Exercise goal ::
Nothing but the lines from the one containing "camera: 15 degrees left, 20 degrees up" through the end of the entries below should be set down, each exactly as written.

Exercise material START

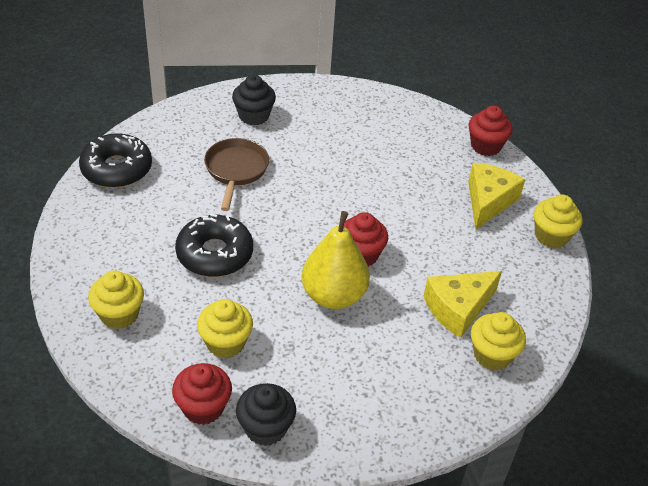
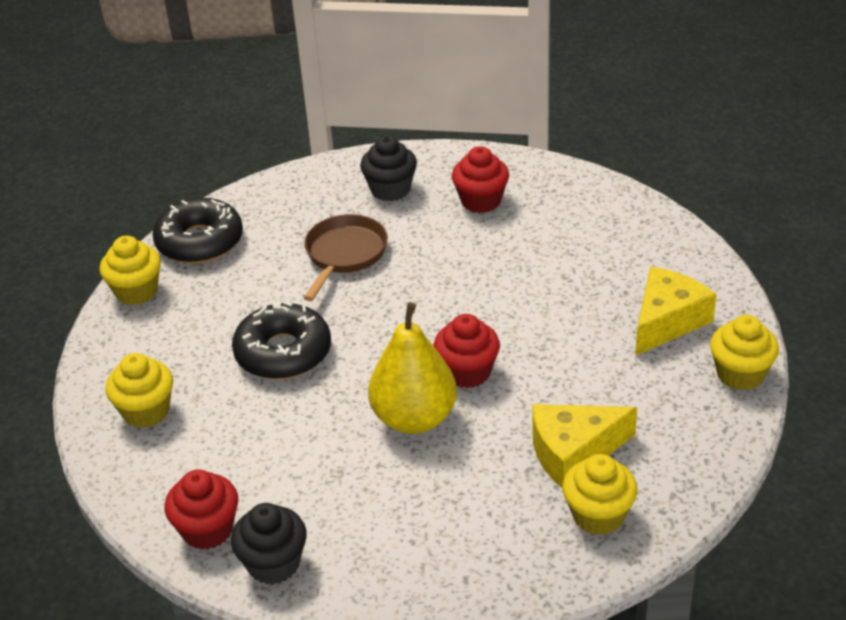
camera: 20 degrees right, 5 degrees down
(225, 343) = (260, 458): yellow cupcake -> yellow cupcake (136, 291)
(485, 146) = (690, 249): red cupcake -> red cupcake (481, 201)

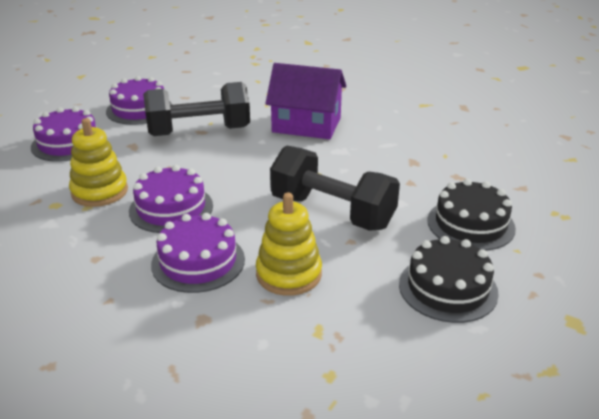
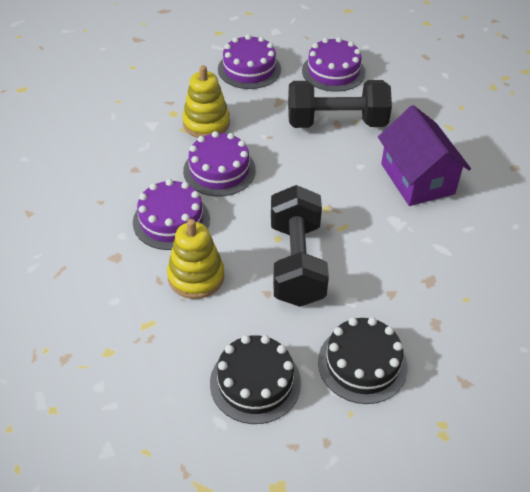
camera: 55 degrees right, 15 degrees up
(199, 131) = (336, 122): black dumbbell -> black dumbbell turned 45 degrees counterclockwise

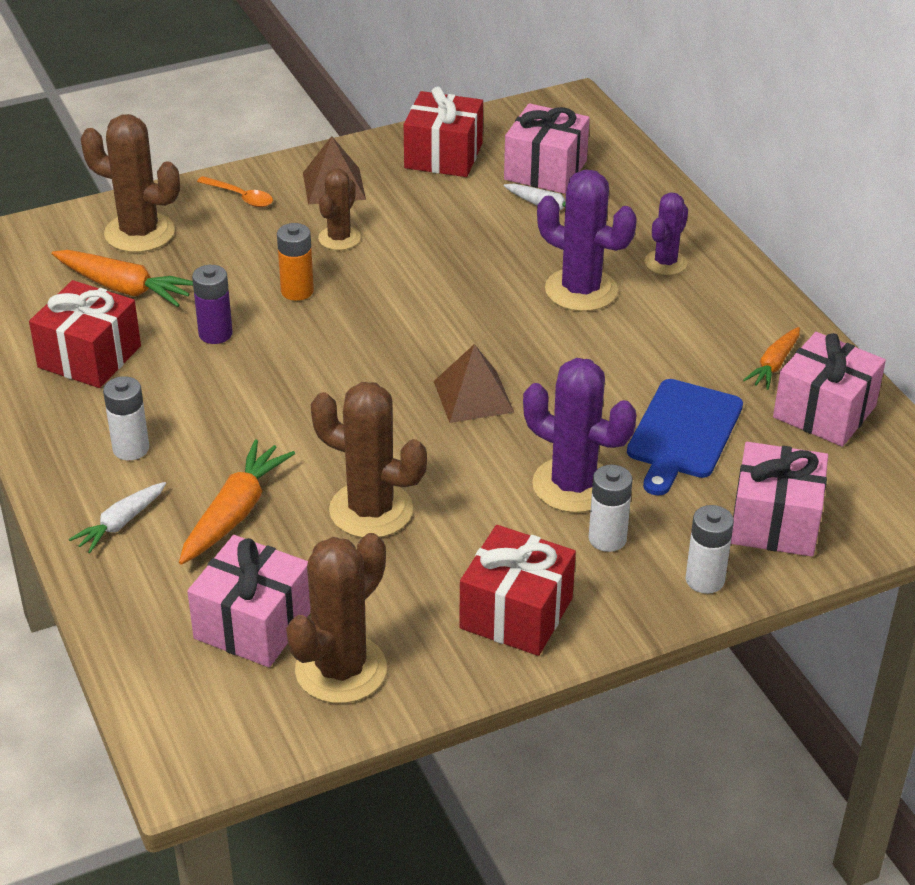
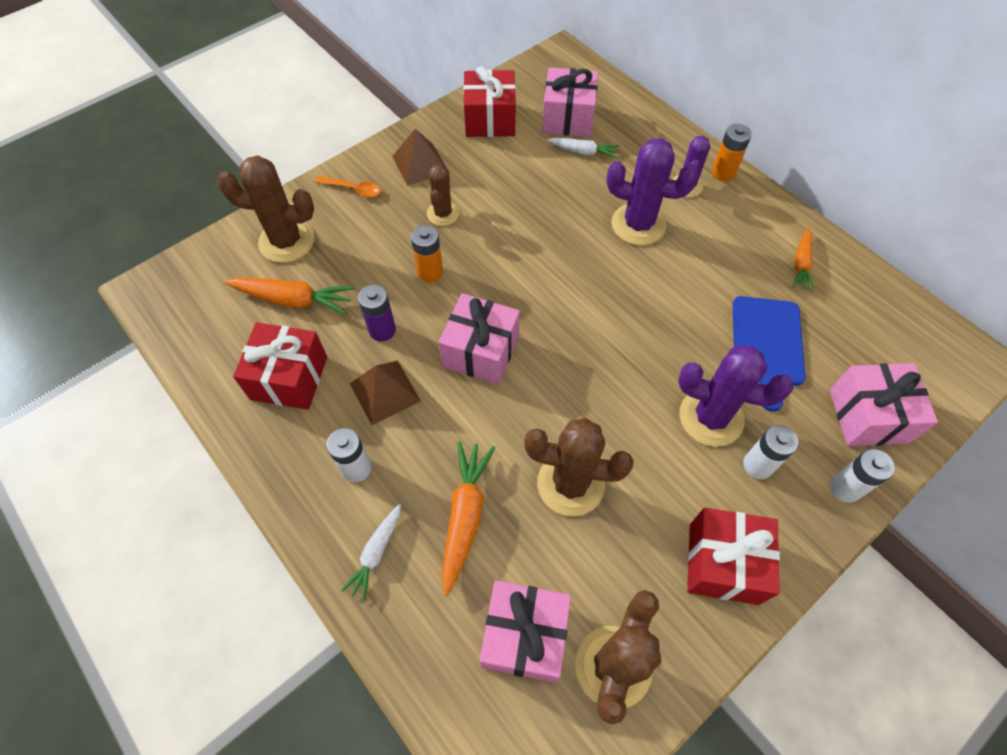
camera: 15 degrees left, 20 degrees up
(473, 396) = (602, 346): brown pyramid -> brown pyramid (385, 392)
(722, 258) = (723, 173): none -> orange battery
(824, 412) = (854, 300): pink gift -> pink gift (481, 351)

Exercise material END

Exercise answer ::
camera: 15 degrees left, 20 degrees up
(473, 396) = (602, 346): brown pyramid -> brown pyramid (385, 392)
(722, 258) = (723, 173): none -> orange battery
(824, 412) = (854, 300): pink gift -> pink gift (481, 351)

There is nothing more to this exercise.